#### PROVIDED DATA:
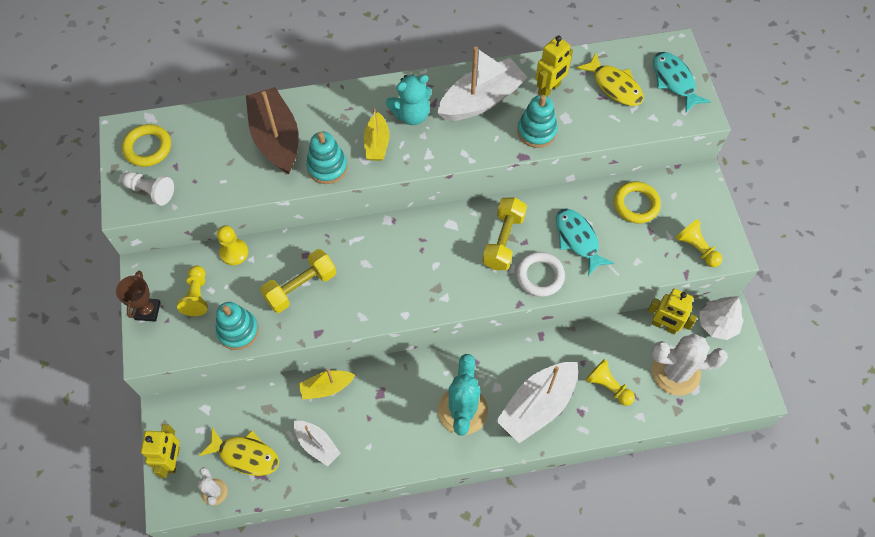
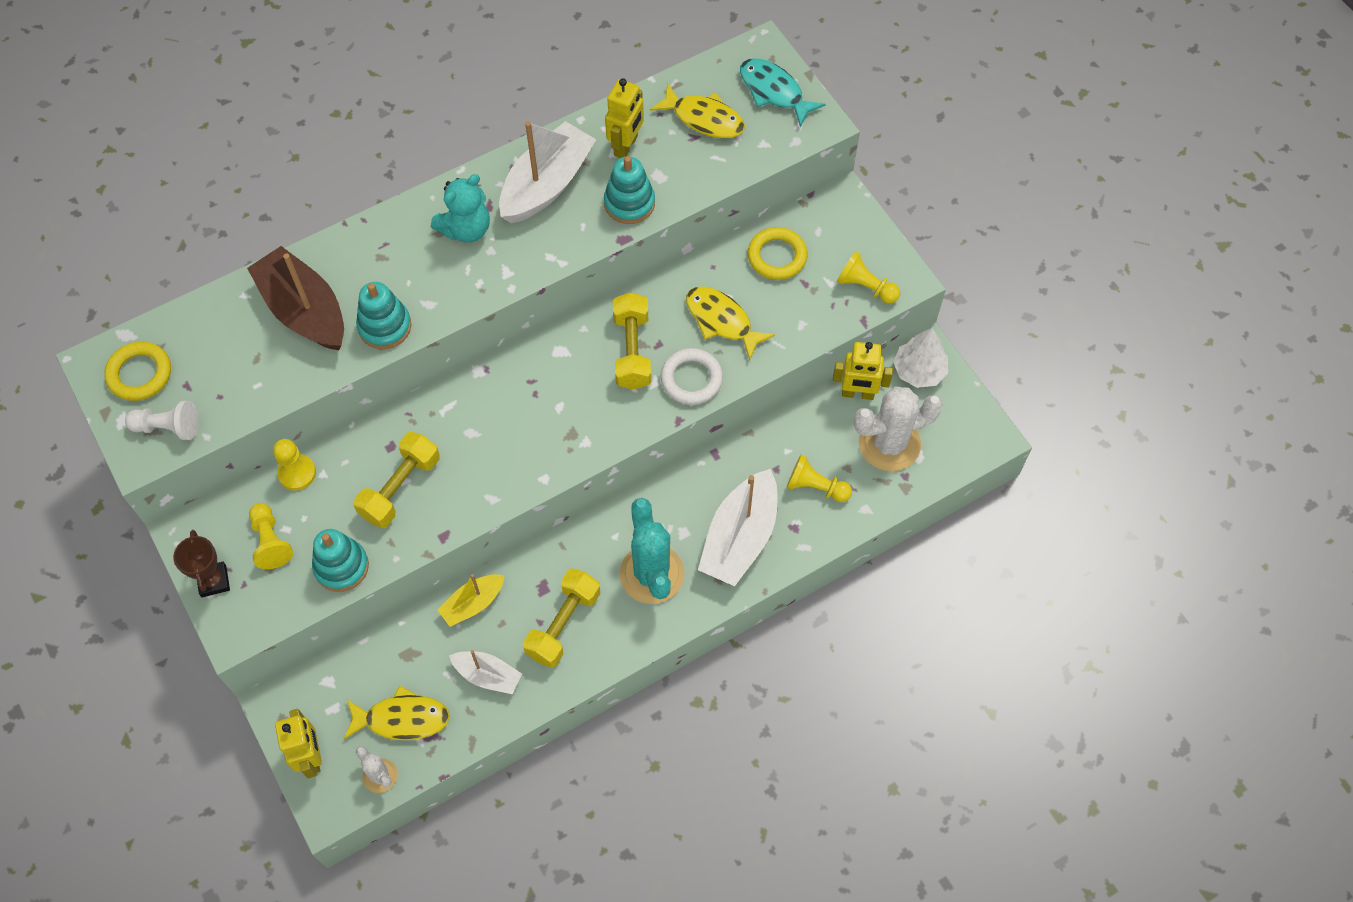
camera: 20 degrees left, 0 degrees up
(377, 143) = (436, 278): yellow boat -> none
(385, 426) = (563, 624): none -> yellow dumbbell
(577, 239) = (722, 321): turquoise fish -> yellow fish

#### WHAT IS REQUIRED:
The whole listing is to be written out exactly; the pictures stay out of the copy.

#### RESPONSE BELOW:
camera: 20 degrees left, 0 degrees up
(377, 143) = (436, 278): yellow boat -> none
(385, 426) = (563, 624): none -> yellow dumbbell
(577, 239) = (722, 321): turquoise fish -> yellow fish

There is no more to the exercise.